__EXERCISE PROMPT__. Gather, from the data below, each line in which the word "glue" occurs.

__DATA EXTRACT__.
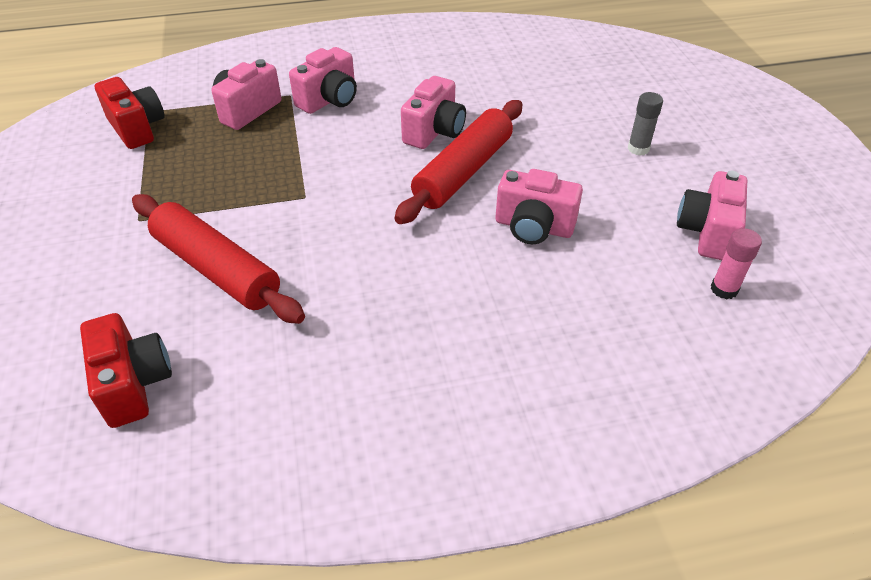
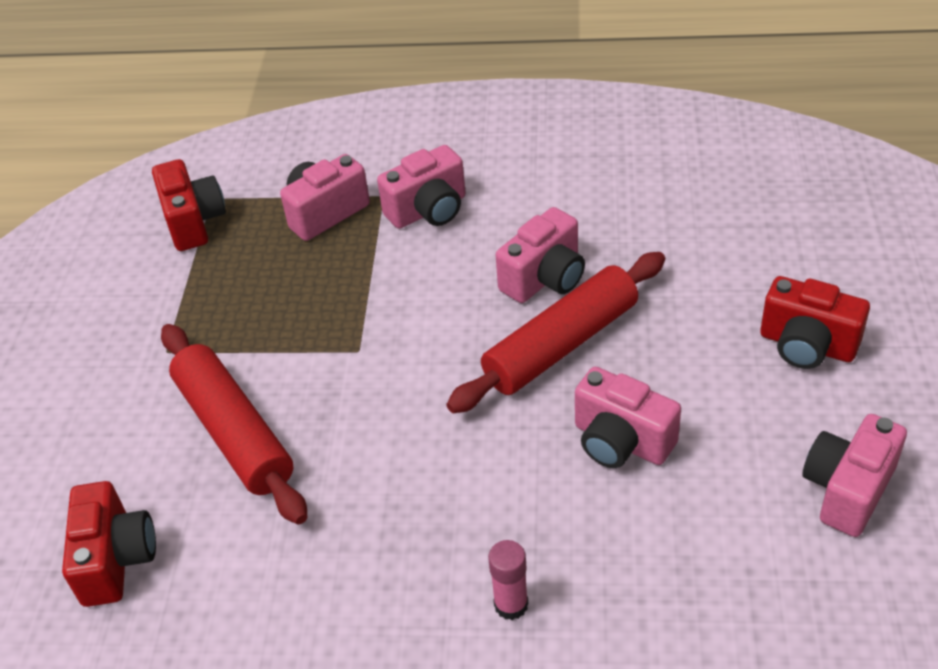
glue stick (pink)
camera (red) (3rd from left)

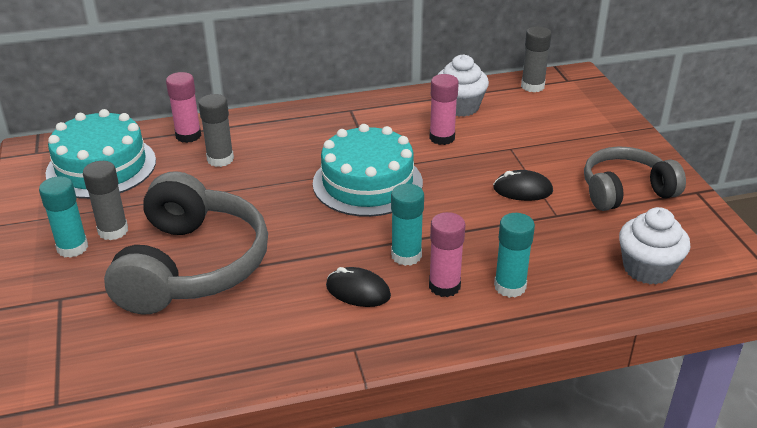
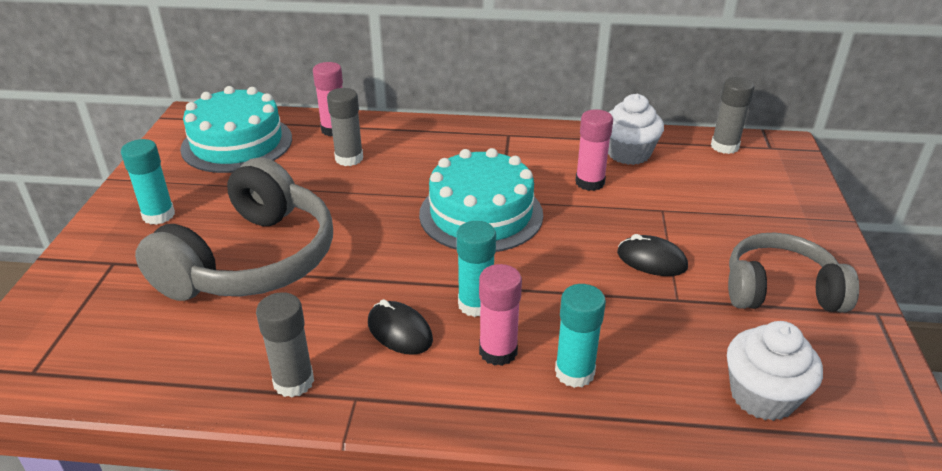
glue stick (grey) (1st from left)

__RESPONSE TO THIS EXERCISE__.
glue stick (pink)
glue stick (grey) (1st from left)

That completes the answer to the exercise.